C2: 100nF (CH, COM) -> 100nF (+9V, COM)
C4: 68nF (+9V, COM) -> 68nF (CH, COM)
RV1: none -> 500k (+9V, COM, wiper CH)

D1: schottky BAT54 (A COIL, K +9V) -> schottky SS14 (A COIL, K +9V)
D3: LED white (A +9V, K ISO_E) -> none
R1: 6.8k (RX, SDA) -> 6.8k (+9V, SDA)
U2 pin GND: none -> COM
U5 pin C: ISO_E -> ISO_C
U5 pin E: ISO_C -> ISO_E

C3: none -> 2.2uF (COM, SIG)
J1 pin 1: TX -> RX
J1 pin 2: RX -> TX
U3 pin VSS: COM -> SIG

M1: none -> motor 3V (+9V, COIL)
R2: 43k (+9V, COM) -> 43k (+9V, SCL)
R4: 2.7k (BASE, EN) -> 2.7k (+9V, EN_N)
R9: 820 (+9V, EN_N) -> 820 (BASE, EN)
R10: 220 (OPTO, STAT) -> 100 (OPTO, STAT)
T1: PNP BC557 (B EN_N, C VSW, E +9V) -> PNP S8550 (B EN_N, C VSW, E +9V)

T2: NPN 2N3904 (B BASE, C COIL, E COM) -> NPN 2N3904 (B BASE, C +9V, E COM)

◆ **Work task**
The answer should be only the number of lines in the data that contain the string "none".

◆ **Task answer**
5